→ **Work order**
Determine the number of lines in the listing that include the string "yellow"; the reply consists of that number only.

→ **Supplied information**
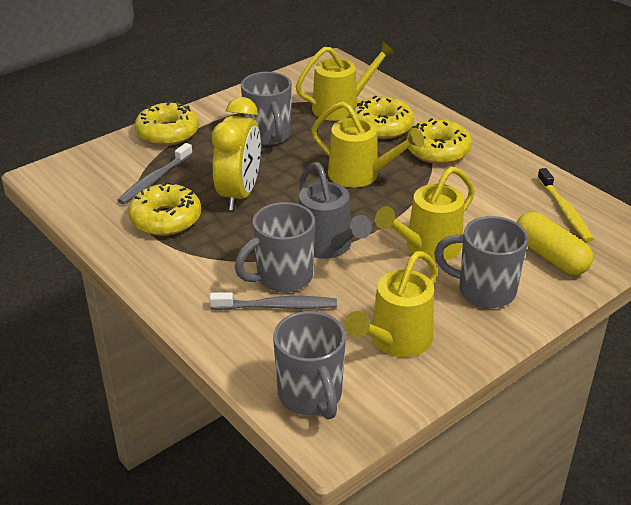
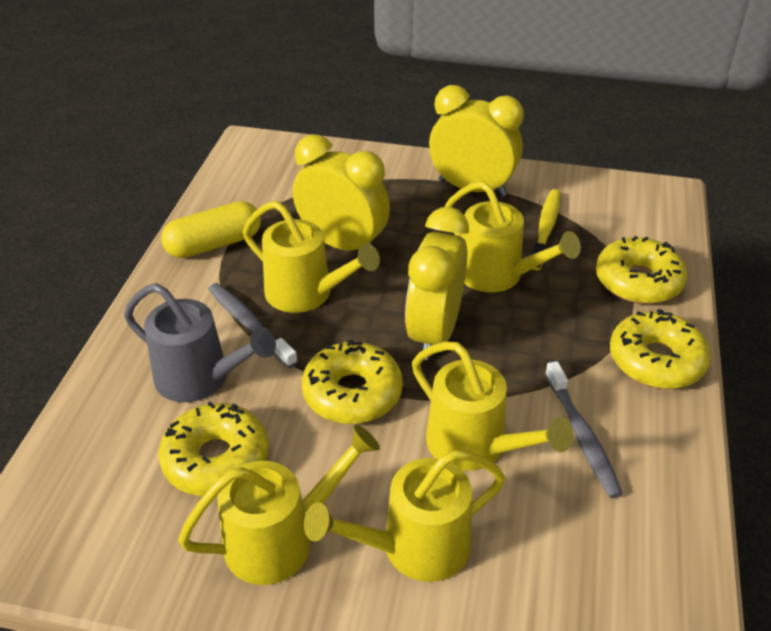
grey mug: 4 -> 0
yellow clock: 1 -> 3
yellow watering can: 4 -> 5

→ **Answer**
2